▶ Exercise requirements
When you reach the line with "(751, 399) = (345, 231): purple", transcribe it and each line after it through the last one below, exactly. Pictures stay out.

*** Data records Section Begins ***

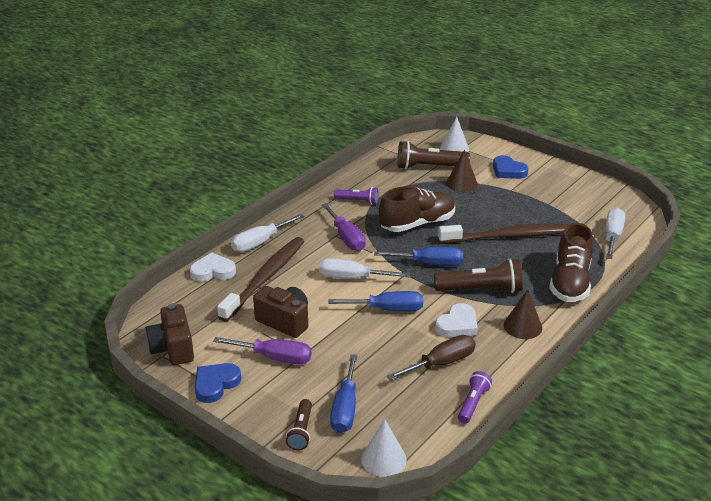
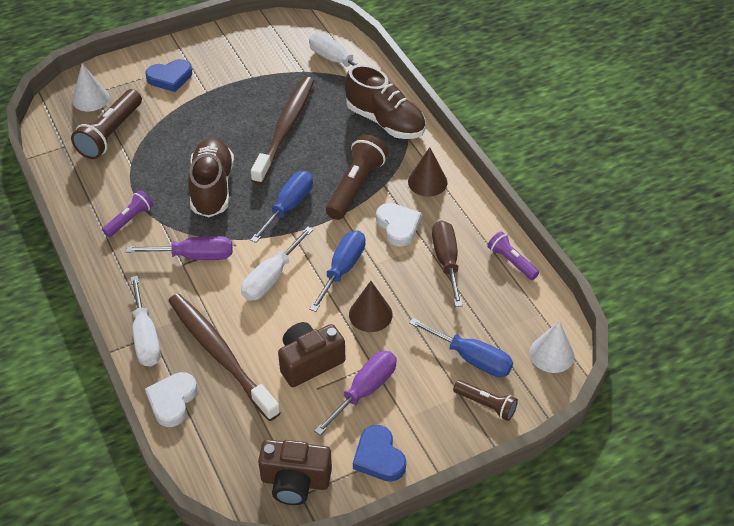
camera: 65 degrees left, 15 degrees up
(461, 183) = (164, 122): brown cone -> brown cone (370, 314)

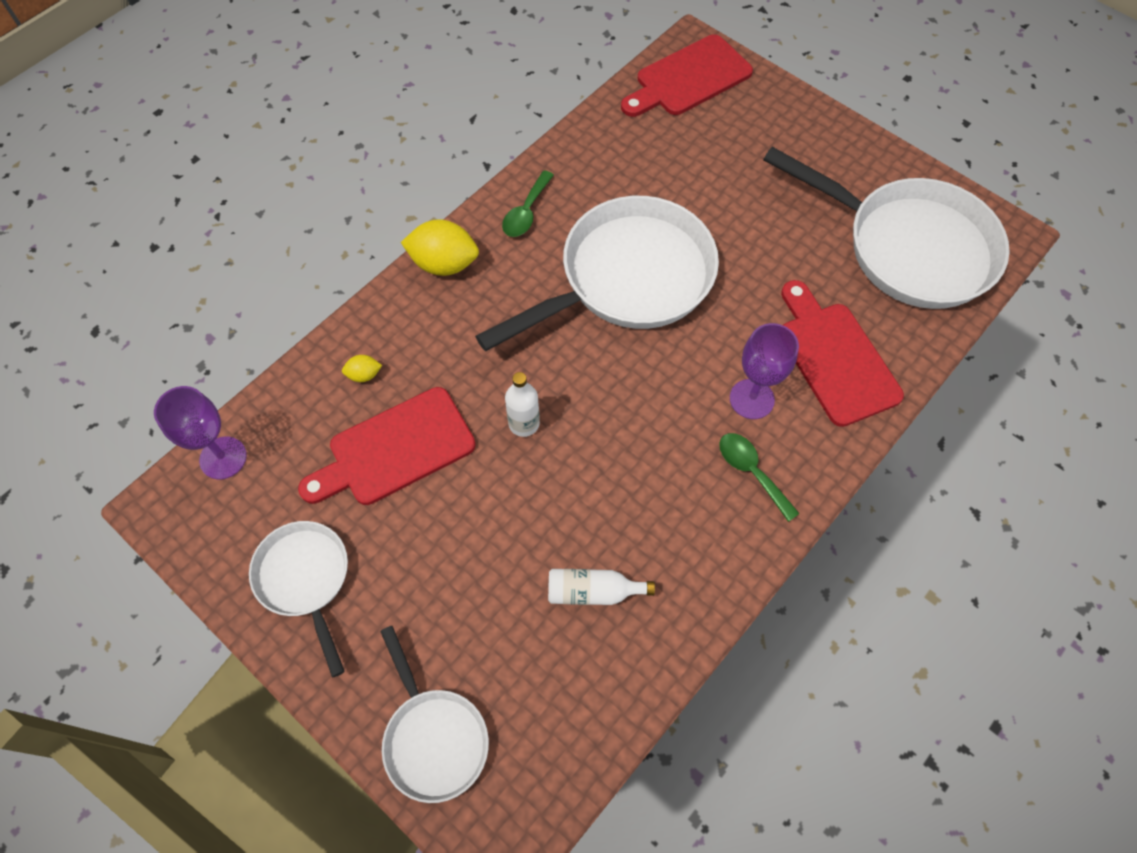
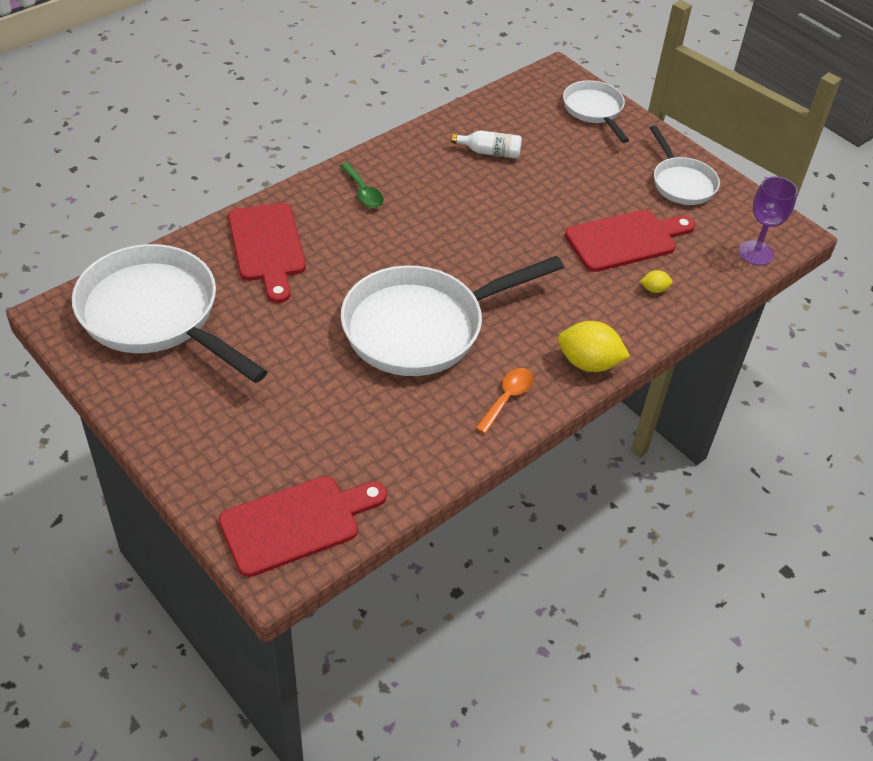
camera: 175 degrees left, 15 degrees down
(524, 423) = (526, 241): white bottle -> none
(526, 212) = (507, 398): green spoon -> orange spoon
(751, 399) = (345, 231): purple goblet -> none

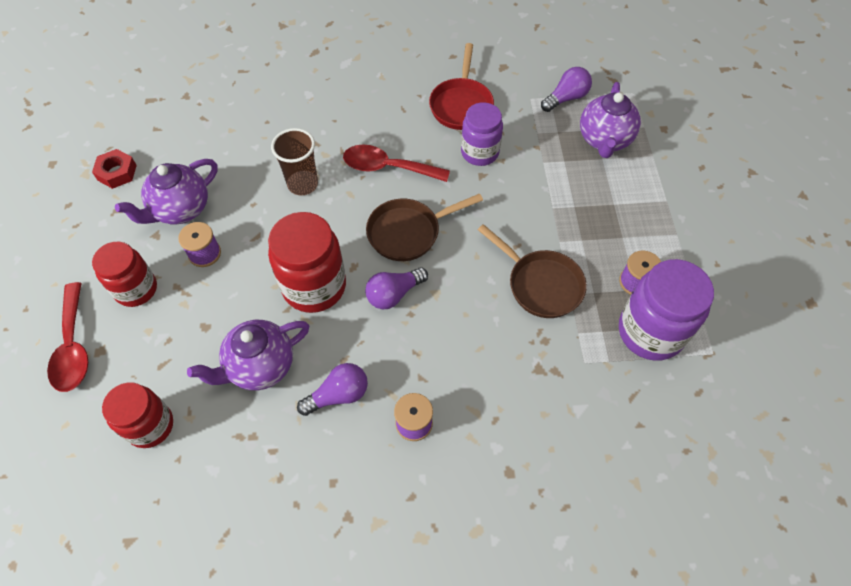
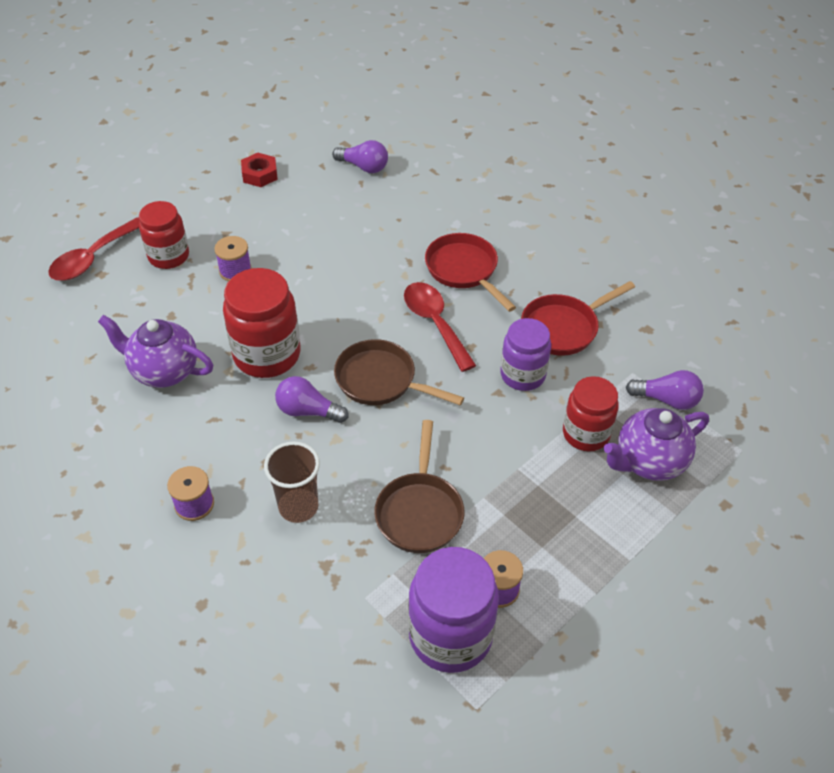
camera: 50 degrees right, 10 degrees down
(150, 426) = (63, 343): red jar -> red jar (586, 434)
(181, 210) = (261, 230): purple teapot -> none
(303, 184) = (359, 282): brown cup -> brown cup (298, 507)
(338, 395) = (179, 437): purple light bulb -> purple light bulb (363, 167)
(356, 119) = (464, 270): none -> red pan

*** Data records Section Ends ***

▶ Response area
(751, 399) = (345, 231): purple goblet -> none

camera: 50 degrees right, 10 degrees down
(150, 426) = (63, 343): red jar -> red jar (586, 434)
(181, 210) = (261, 230): purple teapot -> none
(303, 184) = (359, 282): brown cup -> brown cup (298, 507)
(338, 395) = (179, 437): purple light bulb -> purple light bulb (363, 167)
(356, 119) = (464, 270): none -> red pan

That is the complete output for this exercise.